TASK DIRECTIONS:
Since only the words are wanted, reproduce every entry exactly and leave the images behind.

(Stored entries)
_ _ _
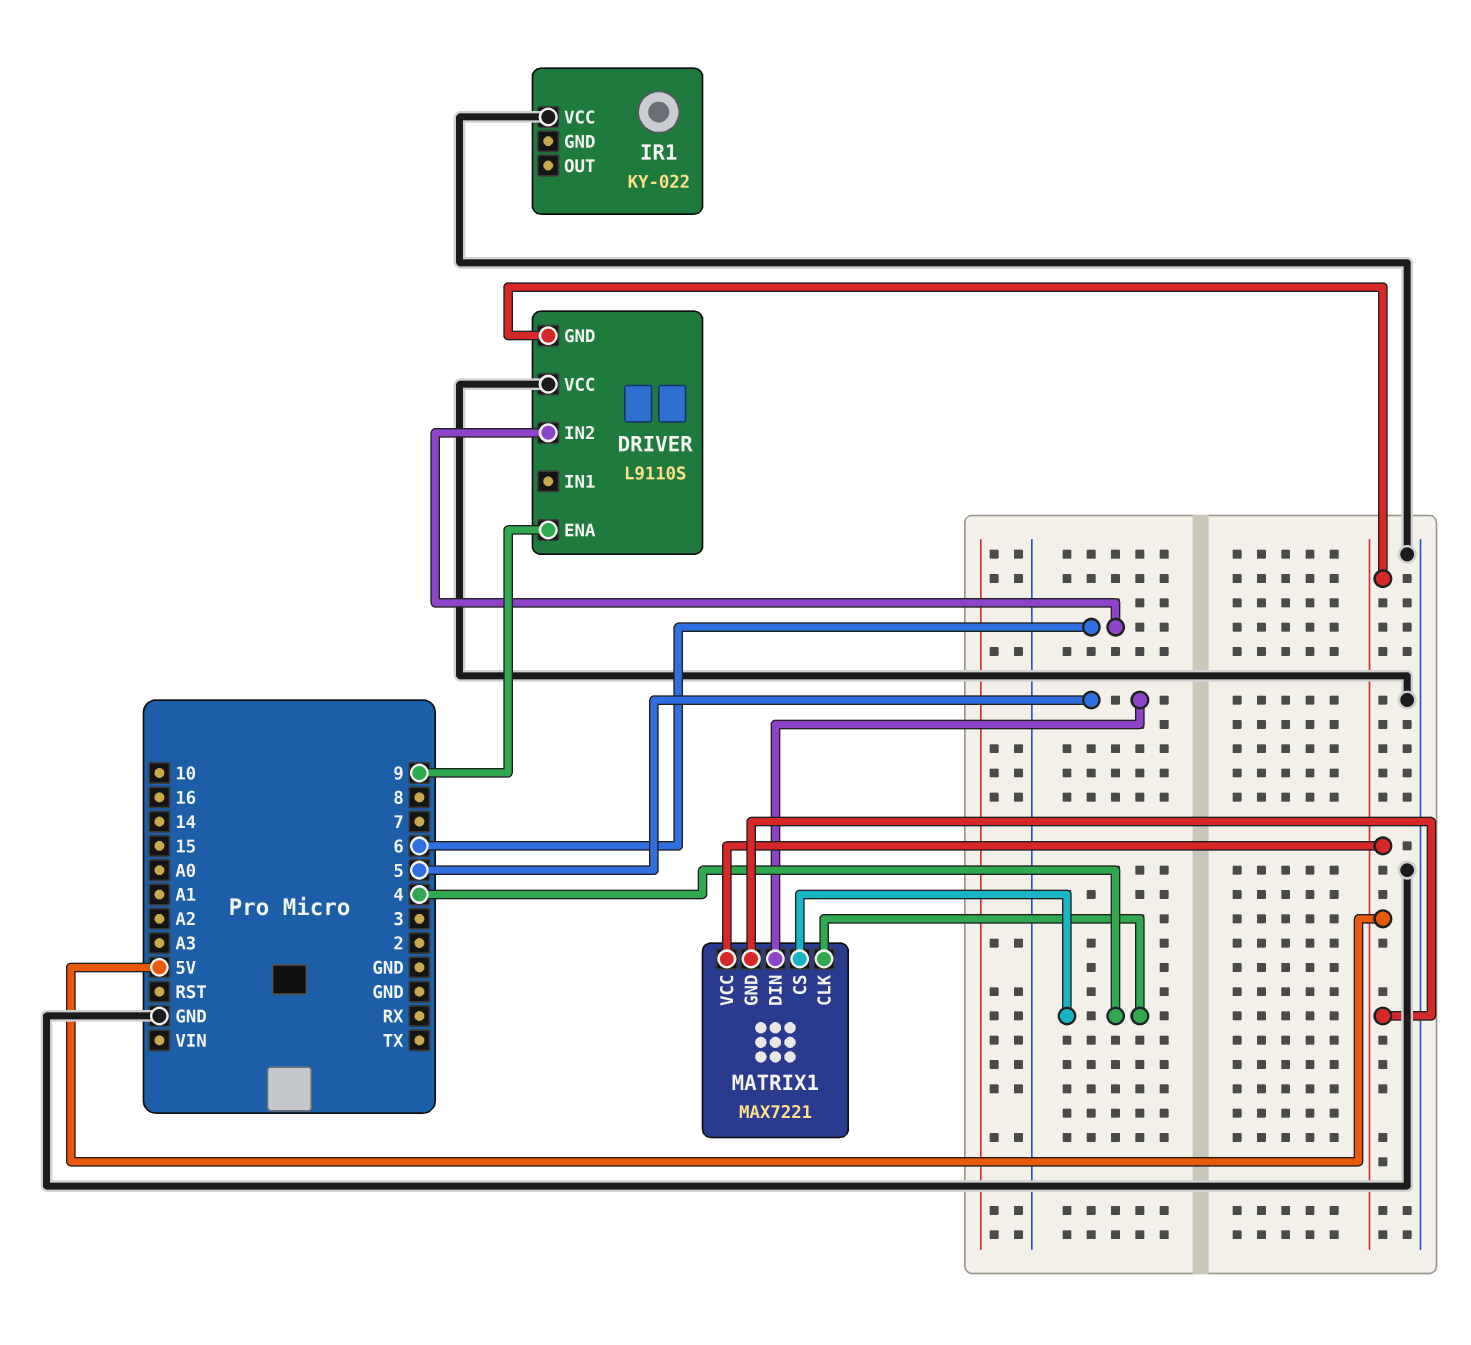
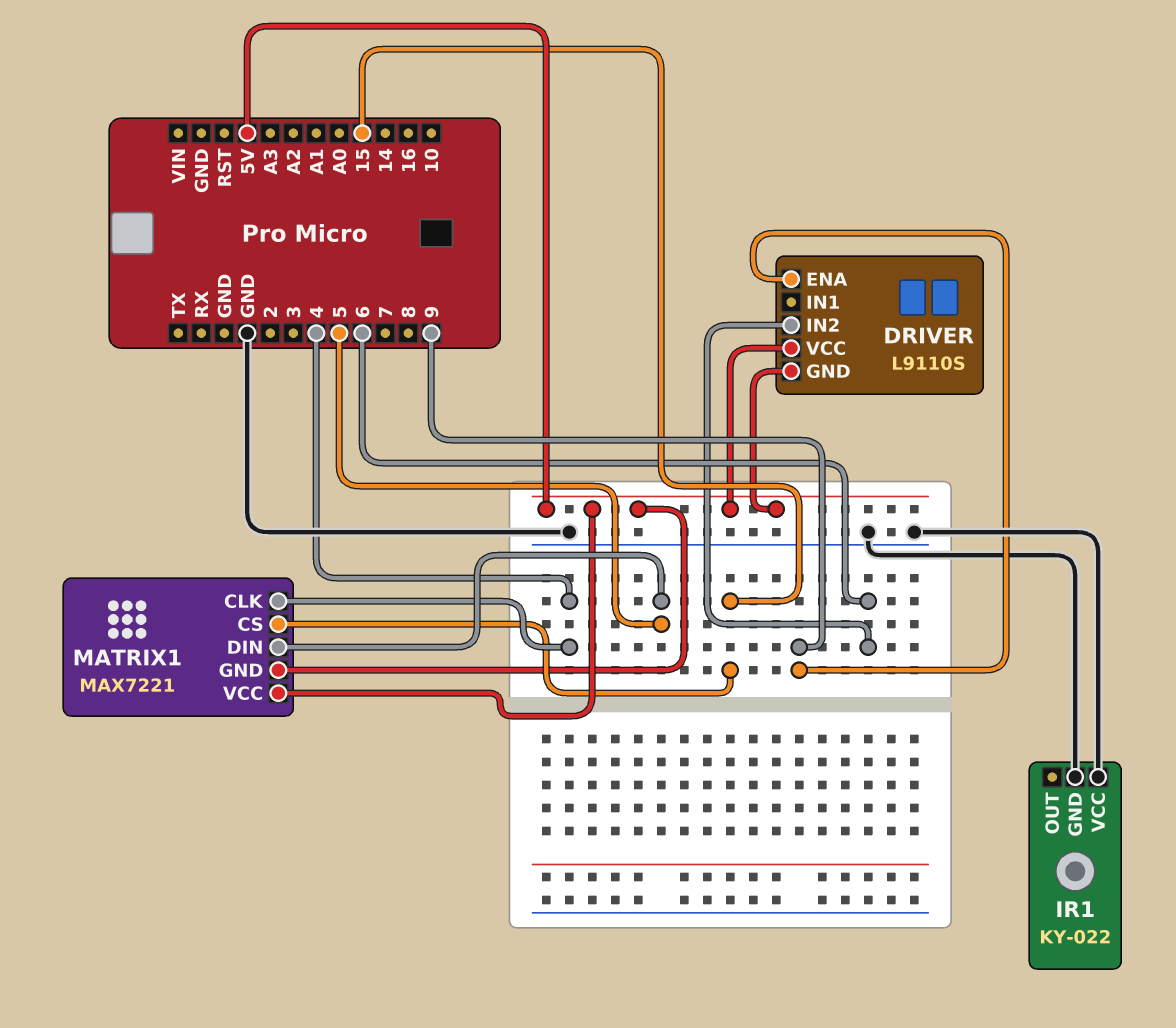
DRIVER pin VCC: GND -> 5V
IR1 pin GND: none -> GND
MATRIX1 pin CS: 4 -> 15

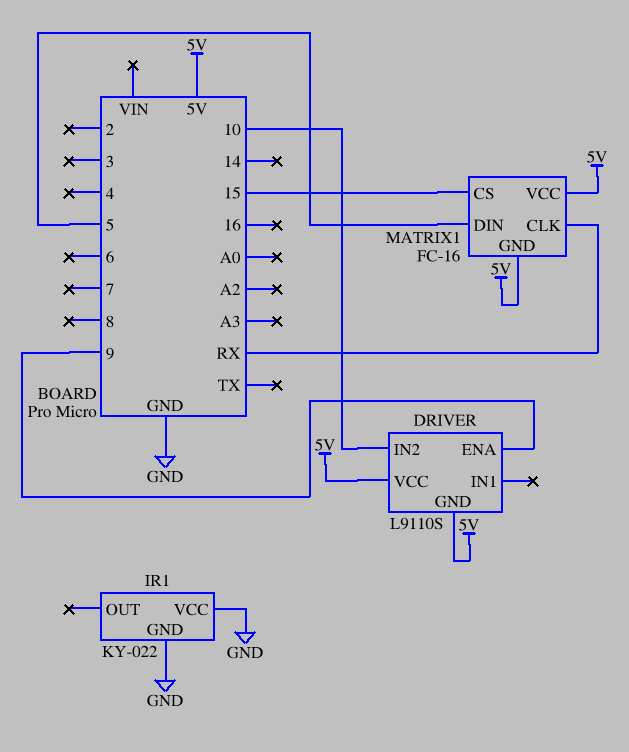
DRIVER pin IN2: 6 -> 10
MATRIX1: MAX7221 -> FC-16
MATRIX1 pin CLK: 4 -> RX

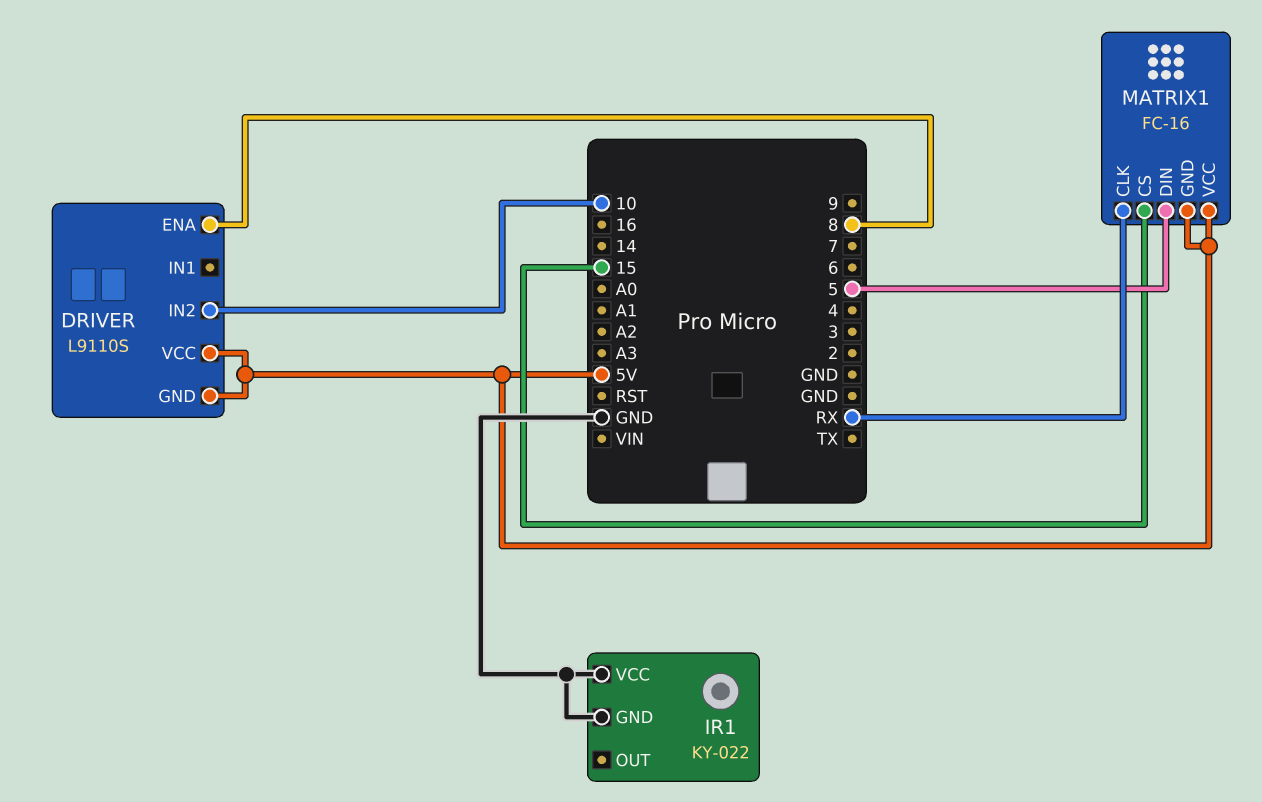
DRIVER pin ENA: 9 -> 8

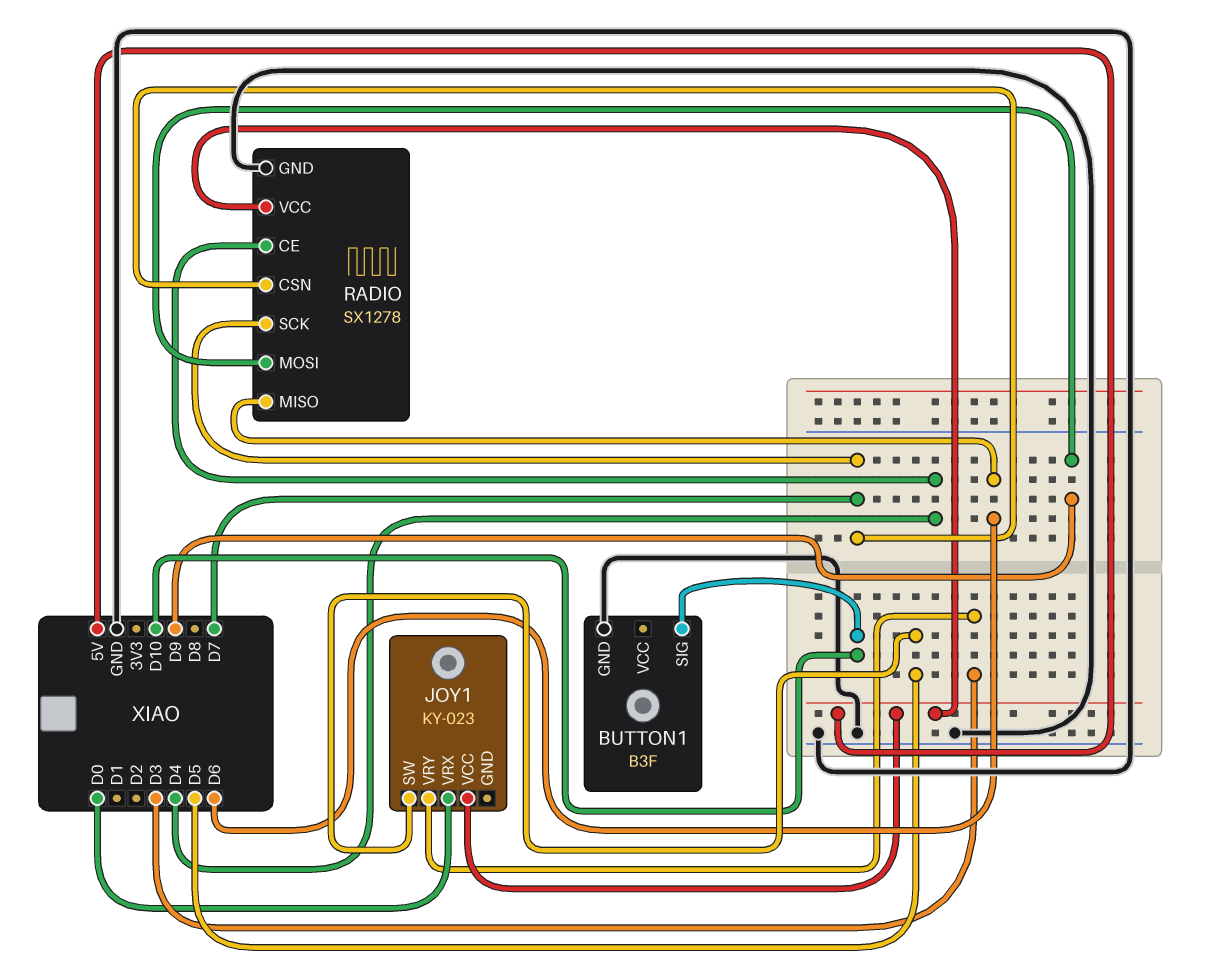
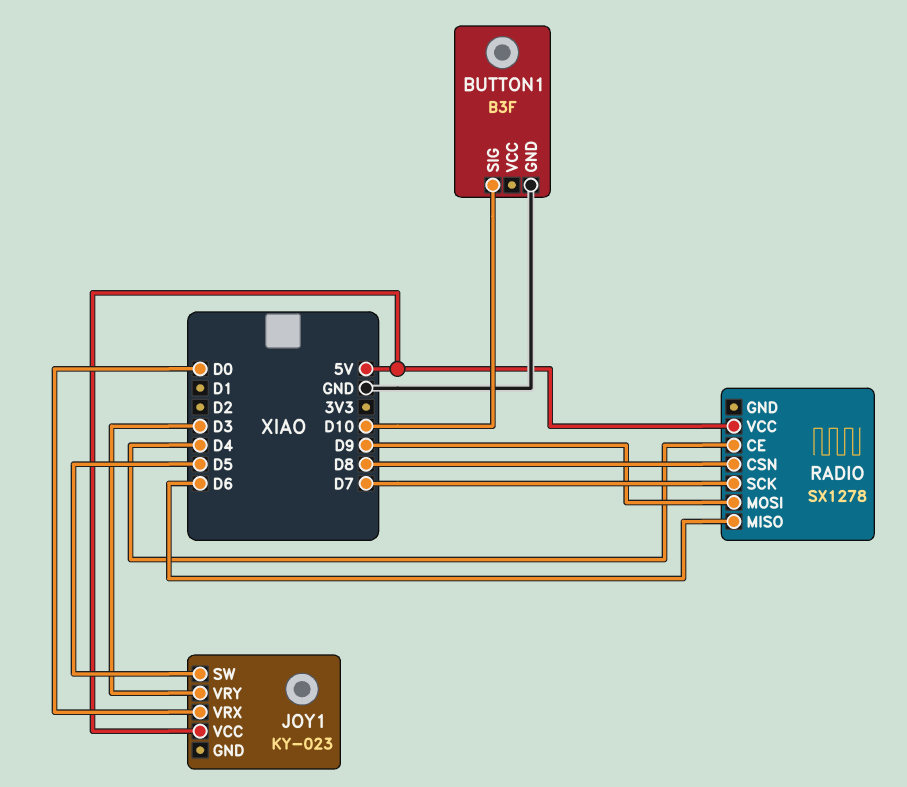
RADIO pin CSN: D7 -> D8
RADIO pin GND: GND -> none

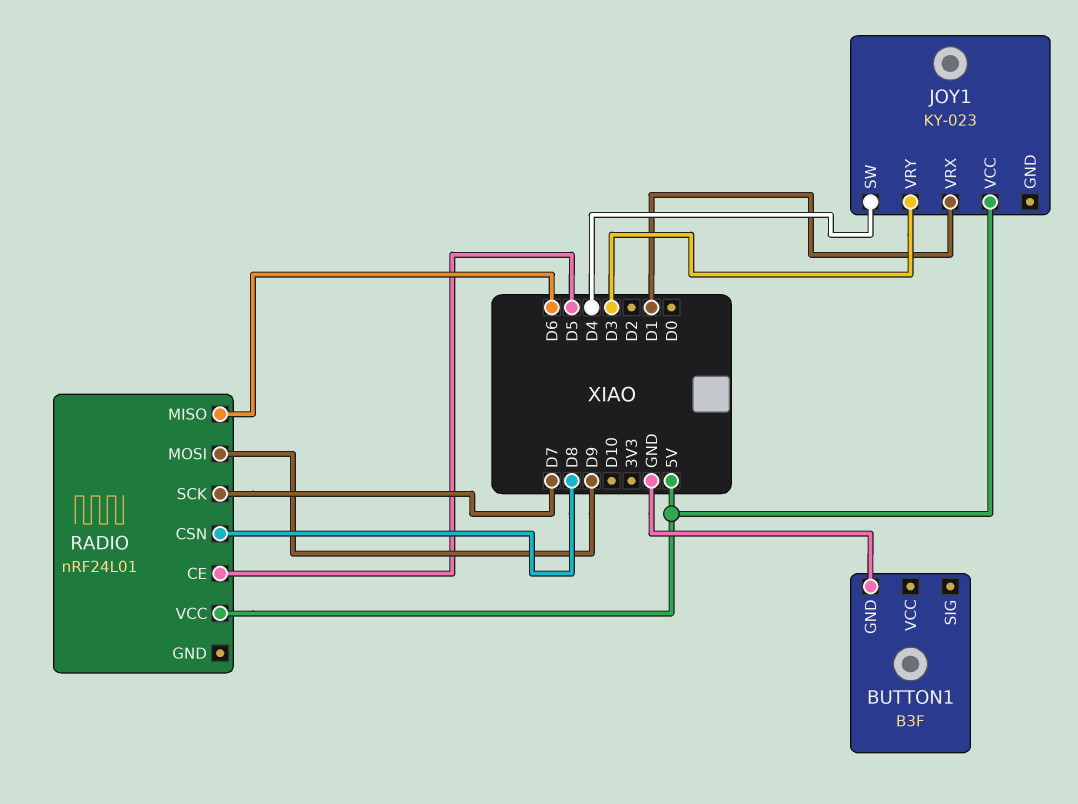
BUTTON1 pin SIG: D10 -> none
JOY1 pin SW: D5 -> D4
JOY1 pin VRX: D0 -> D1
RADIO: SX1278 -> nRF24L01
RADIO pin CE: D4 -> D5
_ _ _
ANSWER TO THIS TASK:
DRIVER pin VCC: GND -> 5V
IR1 pin GND: none -> GND
MATRIX1 pin CS: 4 -> 15

DRIVER pin IN2: 6 -> 10
MATRIX1: MAX7221 -> FC-16
MATRIX1 pin CLK: 4 -> RX

DRIVER pin ENA: 9 -> 8

RADIO pin CSN: D7 -> D8
RADIO pin GND: GND -> none

BUTTON1 pin SIG: D10 -> none
JOY1 pin SW: D5 -> D4
JOY1 pin VRX: D0 -> D1
RADIO: SX1278 -> nRF24L01
RADIO pin CE: D4 -> D5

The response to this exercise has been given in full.